[Stored data entries]
◆ ◆ ◆ ◆ ◆ ◆ ◆
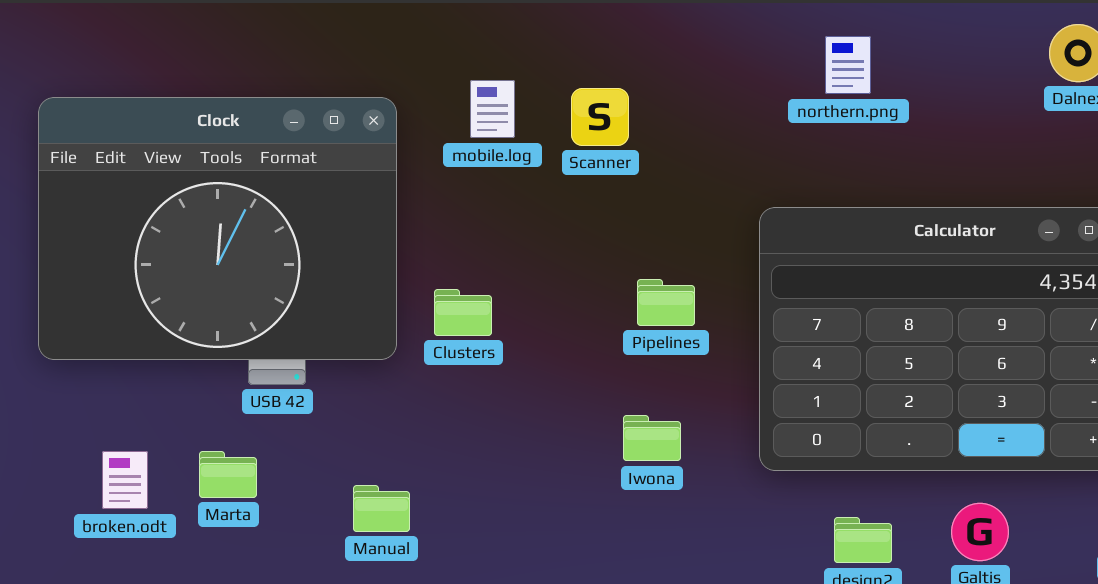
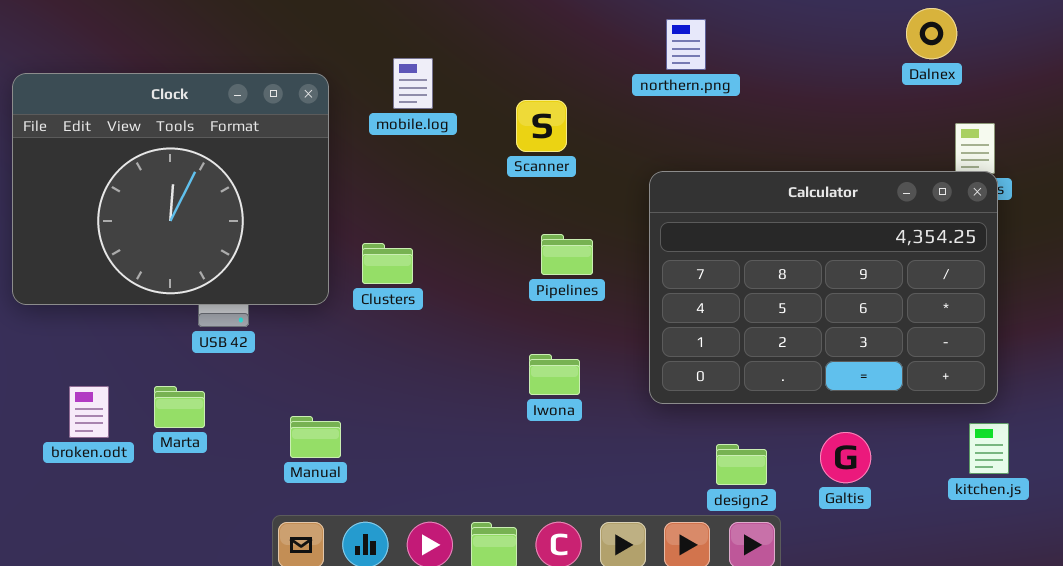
northern.png: [825,36,871,94] -> [666,19,706,70], moved
Scanner: [571,88,629,146] -> [516,100,567,152], moved

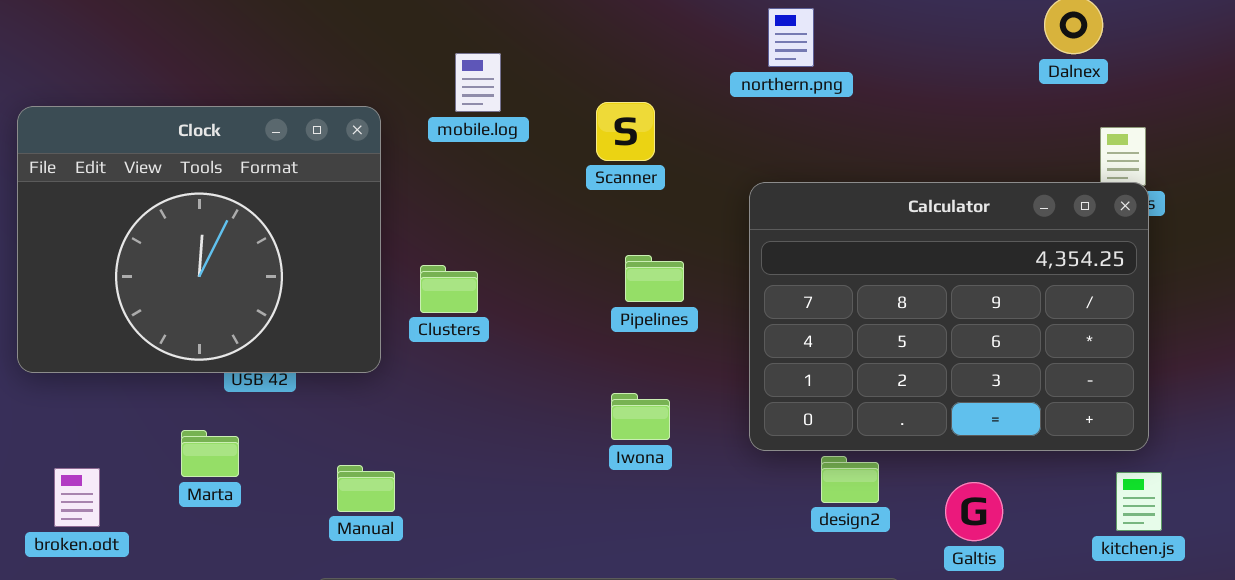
Clock: [12,73,329,305] -> [17,106,381,373], moved
broken.odt: [69,386,109,438] -> [54,468,100,527], moved
design2: [716,444,767,485] -> [821,456,879,503], moved

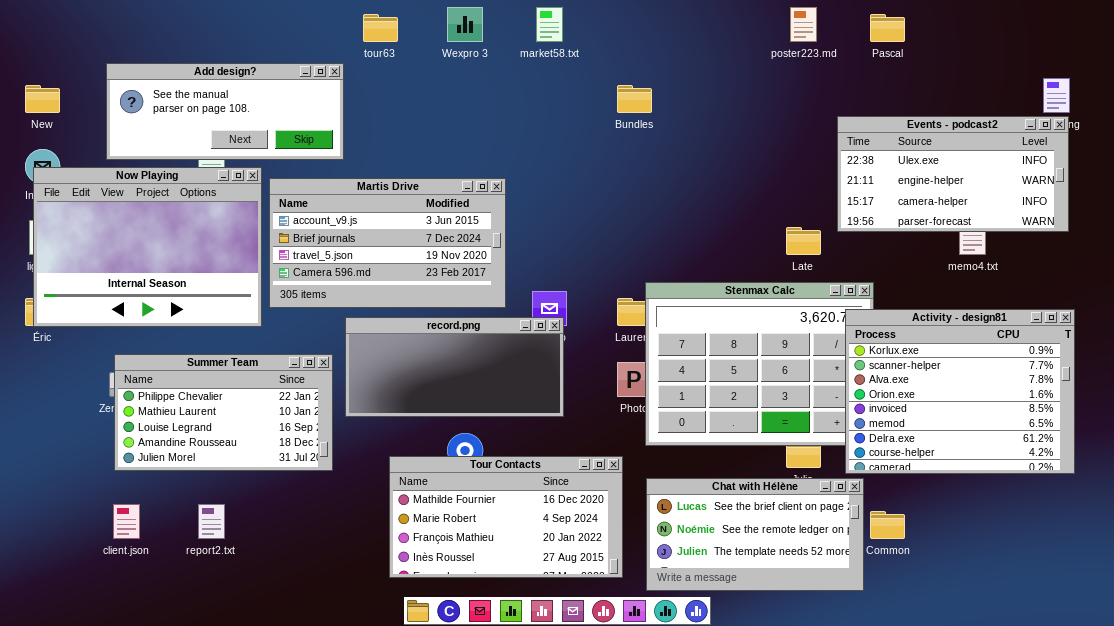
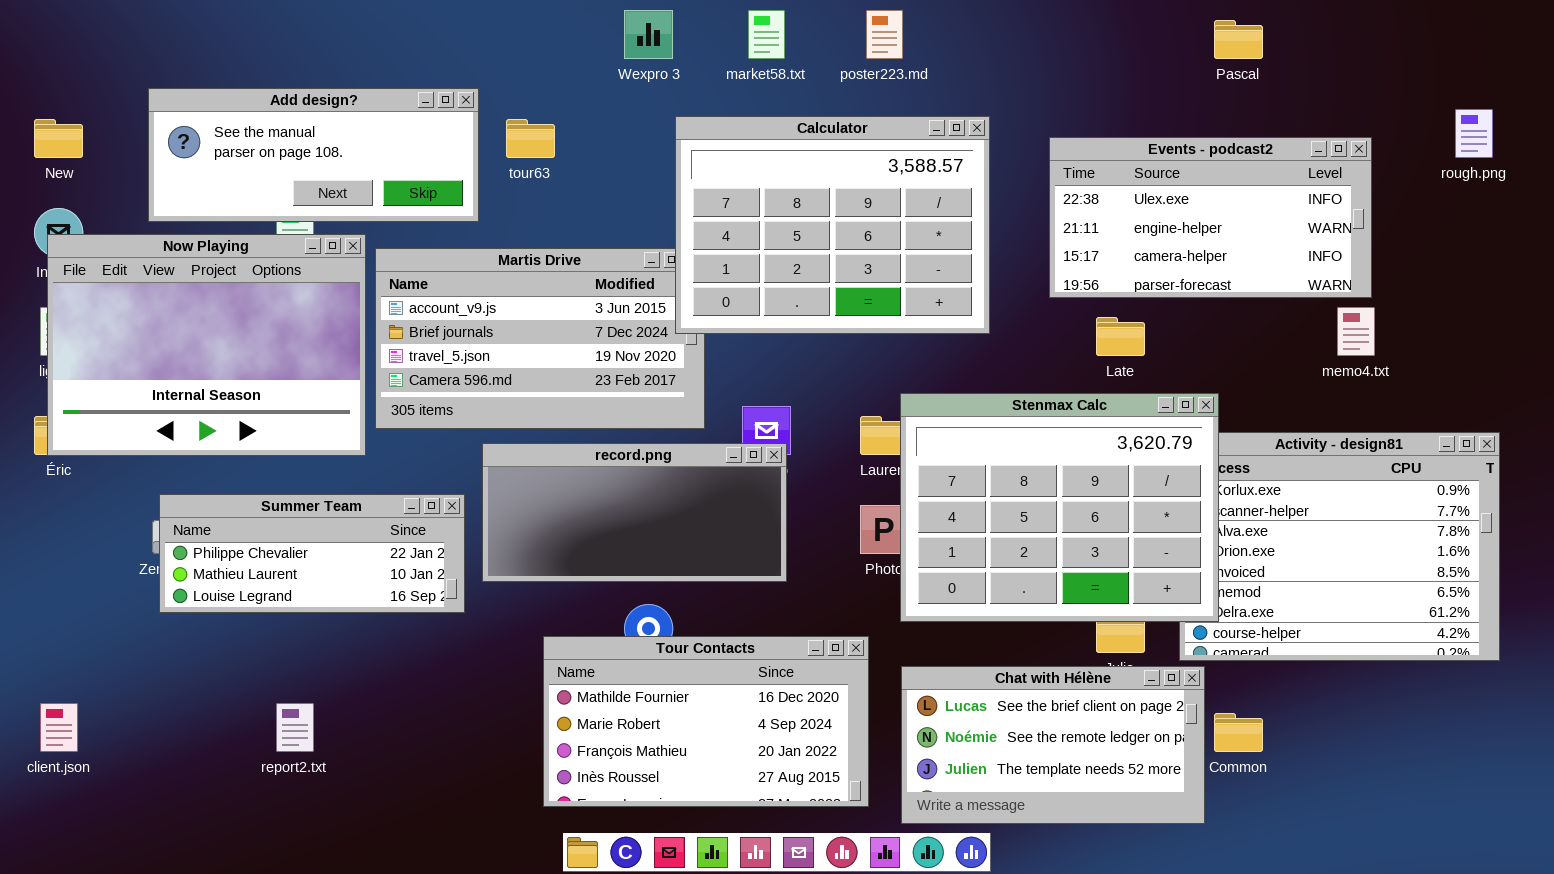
poster223.md: [790,7,817,42] -> [866,10,903,59], moved
tour63: [363,14,398,42] -> [506,119,555,158], moved
Calculator: none -> [675,116,990,334], opened
Events - podcast2: [837,116,1069,232] -> [1049,137,1372,298], moved
Stenmax Calc: [645,282,874,446] -> [900,393,1219,622], raised
Summer Team: [114,354,333,471] -> [159,494,465,613], resized
client.json: [113,504,140,539] -> [40,703,78,752], moved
◆ ◆ ◆ ◆ ◆ ◆ ◆
_ASSIGNMENT_
All pictures are to be dropped, and the records above returned exactly.

_SOLUTION_
northern.png: [825,36,871,94] -> [666,19,706,70], moved
Scanner: [571,88,629,146] -> [516,100,567,152], moved

Clock: [12,73,329,305] -> [17,106,381,373], moved
broken.odt: [69,386,109,438] -> [54,468,100,527], moved
design2: [716,444,767,485] -> [821,456,879,503], moved

poster223.md: [790,7,817,42] -> [866,10,903,59], moved
tour63: [363,14,398,42] -> [506,119,555,158], moved
Calculator: none -> [675,116,990,334], opened
Events - podcast2: [837,116,1069,232] -> [1049,137,1372,298], moved
Stenmax Calc: [645,282,874,446] -> [900,393,1219,622], raised
Summer Team: [114,354,333,471] -> [159,494,465,613], resized
client.json: [113,504,140,539] -> [40,703,78,752], moved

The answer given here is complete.